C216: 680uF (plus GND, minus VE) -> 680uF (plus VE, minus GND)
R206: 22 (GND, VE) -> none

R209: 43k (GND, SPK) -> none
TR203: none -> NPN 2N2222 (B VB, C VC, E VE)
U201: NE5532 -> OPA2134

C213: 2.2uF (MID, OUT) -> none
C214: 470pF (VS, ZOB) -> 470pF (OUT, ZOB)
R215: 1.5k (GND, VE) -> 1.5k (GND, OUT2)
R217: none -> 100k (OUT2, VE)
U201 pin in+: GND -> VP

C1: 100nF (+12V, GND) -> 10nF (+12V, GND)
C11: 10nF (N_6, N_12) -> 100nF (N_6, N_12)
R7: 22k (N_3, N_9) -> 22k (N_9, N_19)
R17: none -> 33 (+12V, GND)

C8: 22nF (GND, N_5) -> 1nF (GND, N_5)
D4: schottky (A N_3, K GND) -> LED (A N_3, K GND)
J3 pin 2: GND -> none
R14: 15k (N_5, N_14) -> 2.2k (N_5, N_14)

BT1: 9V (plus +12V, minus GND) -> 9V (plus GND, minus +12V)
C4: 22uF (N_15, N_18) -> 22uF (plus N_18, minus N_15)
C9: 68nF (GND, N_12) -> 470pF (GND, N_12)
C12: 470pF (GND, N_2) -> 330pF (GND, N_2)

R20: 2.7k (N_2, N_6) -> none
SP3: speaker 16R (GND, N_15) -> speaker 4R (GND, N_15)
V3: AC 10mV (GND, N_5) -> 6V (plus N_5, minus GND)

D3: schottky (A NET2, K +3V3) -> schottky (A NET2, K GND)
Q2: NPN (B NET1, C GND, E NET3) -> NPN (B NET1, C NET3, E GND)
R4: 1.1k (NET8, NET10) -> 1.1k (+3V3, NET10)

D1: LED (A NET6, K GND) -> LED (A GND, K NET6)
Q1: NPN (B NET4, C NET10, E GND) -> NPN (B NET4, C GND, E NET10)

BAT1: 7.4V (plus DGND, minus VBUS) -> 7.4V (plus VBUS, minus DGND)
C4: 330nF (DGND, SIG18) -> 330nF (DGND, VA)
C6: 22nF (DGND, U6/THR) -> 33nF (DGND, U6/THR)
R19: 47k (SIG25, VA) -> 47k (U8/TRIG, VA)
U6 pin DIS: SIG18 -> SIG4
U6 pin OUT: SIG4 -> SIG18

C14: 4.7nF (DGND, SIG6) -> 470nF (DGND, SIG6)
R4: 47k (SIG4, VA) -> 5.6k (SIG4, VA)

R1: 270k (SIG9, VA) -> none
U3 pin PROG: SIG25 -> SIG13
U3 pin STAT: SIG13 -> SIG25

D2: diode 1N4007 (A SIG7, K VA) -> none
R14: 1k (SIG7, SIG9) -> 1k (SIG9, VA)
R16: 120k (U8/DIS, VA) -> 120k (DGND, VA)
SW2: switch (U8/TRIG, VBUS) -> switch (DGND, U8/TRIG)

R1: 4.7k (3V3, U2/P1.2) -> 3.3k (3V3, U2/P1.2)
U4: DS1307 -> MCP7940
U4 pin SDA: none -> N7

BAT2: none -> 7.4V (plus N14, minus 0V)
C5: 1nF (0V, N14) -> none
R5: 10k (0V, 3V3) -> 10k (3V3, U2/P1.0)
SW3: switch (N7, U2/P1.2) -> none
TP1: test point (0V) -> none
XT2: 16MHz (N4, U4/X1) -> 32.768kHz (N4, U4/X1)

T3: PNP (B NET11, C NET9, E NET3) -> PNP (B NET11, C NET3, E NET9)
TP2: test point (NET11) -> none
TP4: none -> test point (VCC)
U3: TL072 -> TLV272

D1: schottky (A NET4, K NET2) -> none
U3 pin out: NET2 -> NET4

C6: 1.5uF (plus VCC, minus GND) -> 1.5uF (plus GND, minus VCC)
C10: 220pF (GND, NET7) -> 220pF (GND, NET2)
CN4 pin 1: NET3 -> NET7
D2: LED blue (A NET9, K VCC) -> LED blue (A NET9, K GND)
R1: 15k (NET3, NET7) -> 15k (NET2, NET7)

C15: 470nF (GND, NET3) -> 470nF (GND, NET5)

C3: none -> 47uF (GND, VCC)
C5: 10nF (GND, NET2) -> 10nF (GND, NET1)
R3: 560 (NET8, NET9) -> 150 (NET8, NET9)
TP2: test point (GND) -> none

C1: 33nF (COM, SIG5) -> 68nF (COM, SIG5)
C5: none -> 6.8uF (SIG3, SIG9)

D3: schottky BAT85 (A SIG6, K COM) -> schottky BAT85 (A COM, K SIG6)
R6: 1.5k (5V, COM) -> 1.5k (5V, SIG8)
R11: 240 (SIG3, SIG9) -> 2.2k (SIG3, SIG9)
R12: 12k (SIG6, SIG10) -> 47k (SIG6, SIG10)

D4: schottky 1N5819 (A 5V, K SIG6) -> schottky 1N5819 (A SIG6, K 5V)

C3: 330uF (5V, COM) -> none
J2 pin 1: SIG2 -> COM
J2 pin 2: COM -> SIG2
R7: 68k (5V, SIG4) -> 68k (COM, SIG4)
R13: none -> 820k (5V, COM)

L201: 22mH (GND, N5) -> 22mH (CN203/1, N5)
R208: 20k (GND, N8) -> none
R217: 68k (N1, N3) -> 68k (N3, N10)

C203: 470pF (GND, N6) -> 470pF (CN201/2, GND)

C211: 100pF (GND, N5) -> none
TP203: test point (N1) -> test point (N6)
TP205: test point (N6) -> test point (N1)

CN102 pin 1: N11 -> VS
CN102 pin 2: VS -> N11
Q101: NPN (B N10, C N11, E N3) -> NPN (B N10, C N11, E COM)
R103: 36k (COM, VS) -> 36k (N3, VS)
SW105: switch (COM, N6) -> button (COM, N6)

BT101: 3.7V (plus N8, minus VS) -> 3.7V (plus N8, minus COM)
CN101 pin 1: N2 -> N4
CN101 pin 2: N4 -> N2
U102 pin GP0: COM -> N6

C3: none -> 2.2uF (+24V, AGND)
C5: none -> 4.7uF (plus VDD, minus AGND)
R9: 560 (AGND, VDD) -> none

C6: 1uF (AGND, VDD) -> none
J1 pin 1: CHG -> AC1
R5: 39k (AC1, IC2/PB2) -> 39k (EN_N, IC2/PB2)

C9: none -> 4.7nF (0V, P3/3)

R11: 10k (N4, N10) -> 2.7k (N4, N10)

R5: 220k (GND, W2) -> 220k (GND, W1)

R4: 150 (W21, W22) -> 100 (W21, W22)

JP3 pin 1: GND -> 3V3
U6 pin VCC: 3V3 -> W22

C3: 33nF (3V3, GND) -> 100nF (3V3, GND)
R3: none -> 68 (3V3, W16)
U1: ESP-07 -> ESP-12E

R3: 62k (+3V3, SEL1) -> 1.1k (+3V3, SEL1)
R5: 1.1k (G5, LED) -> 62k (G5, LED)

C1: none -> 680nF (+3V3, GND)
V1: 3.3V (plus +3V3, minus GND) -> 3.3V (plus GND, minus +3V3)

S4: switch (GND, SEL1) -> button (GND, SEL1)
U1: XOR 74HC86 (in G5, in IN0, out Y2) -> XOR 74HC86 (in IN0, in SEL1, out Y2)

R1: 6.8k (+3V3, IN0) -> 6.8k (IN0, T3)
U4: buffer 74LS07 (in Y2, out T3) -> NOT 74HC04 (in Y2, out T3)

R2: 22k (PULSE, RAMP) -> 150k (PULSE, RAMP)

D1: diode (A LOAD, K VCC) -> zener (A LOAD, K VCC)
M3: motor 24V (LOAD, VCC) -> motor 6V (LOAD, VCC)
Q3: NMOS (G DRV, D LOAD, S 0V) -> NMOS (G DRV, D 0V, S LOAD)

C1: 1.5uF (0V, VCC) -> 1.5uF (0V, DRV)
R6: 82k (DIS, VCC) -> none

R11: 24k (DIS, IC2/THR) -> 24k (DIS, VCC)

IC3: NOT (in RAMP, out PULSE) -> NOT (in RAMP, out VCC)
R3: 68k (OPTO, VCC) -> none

ASSIGNMENT: Could you retype exactly the lines above, starting at the line that contains "R209: 43k (GND, SPK) -> none" and ending at the line that contains "J3 pin 2: GND -> none", and nothing more?

OUTPUT OF THE TASK:
R209: 43k (GND, SPK) -> none
TR203: none -> NPN 2N2222 (B VB, C VC, E VE)
U201: NE5532 -> OPA2134

C213: 2.2uF (MID, OUT) -> none
C214: 470pF (VS, ZOB) -> 470pF (OUT, ZOB)
R215: 1.5k (GND, VE) -> 1.5k (GND, OUT2)
R217: none -> 100k (OUT2, VE)
U201 pin in+: GND -> VP

C1: 100nF (+12V, GND) -> 10nF (+12V, GND)
C11: 10nF (N_6, N_12) -> 100nF (N_6, N_12)
R7: 22k (N_3, N_9) -> 22k (N_9, N_19)
R17: none -> 33 (+12V, GND)

C8: 22nF (GND, N_5) -> 1nF (GND, N_5)
D4: schottky (A N_3, K GND) -> LED (A N_3, K GND)
J3 pin 2: GND -> none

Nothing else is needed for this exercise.